◆ **DATA EXTRACT**

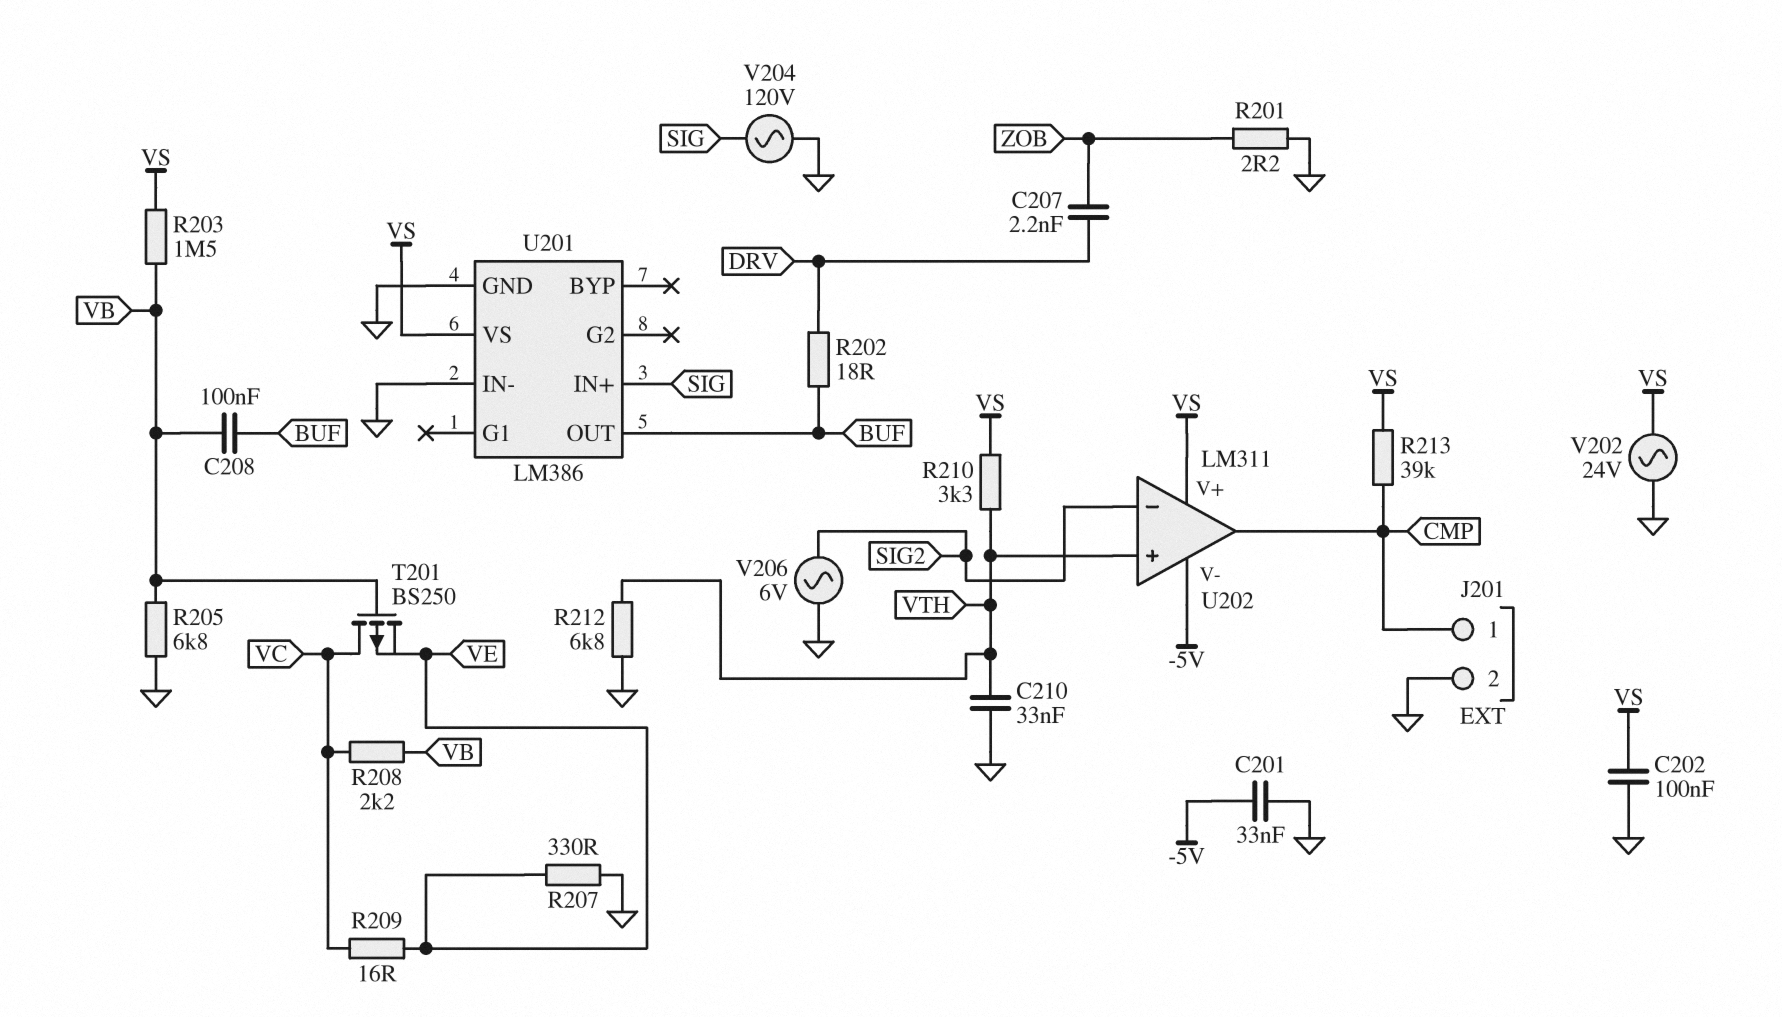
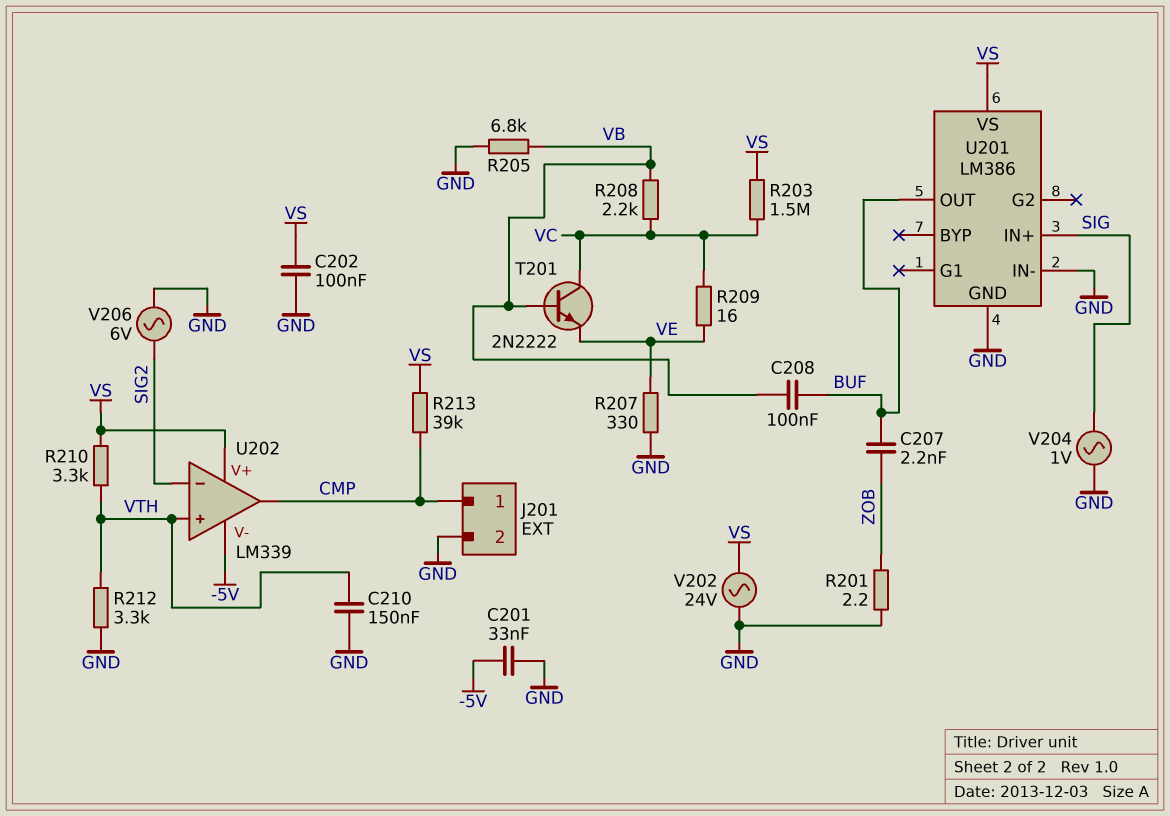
C207: 2.2nF (DRV, ZOB) -> 2.2nF (BUF, ZOB)
C210: 33nF (GND, VTH) -> 150nF (GND, VTH)
R202: 18 (BUF, DRV) -> none
R203: 1.5M (VB, VS) -> 1.5M (VC, VS)
R212: 6.8k (GND, VTH) -> 3.3k (GND, VTH)
T201: PMOS BS250 (G VB, D VC, S VE) -> NPN 2N2222 (B VB, C VC, E VE)
U202: LM311 -> LM339
V204: AC 120V (GND, SIG) -> AC 1V (GND, SIG)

◆ **TASK ITEM**
Print the line containing "C210: 33nF (GND, VTH) -> 150nF (GND, VTH)", then every line after it through the last line of the records, each exactly as written; nothing else belongs in the answer.

◆ **EXERCISE SOLUTION**
C210: 33nF (GND, VTH) -> 150nF (GND, VTH)
R202: 18 (BUF, DRV) -> none
R203: 1.5M (VB, VS) -> 1.5M (VC, VS)
R212: 6.8k (GND, VTH) -> 3.3k (GND, VTH)
T201: PMOS BS250 (G VB, D VC, S VE) -> NPN 2N2222 (B VB, C VC, E VE)
U202: LM311 -> LM339
V204: AC 120V (GND, SIG) -> AC 1V (GND, SIG)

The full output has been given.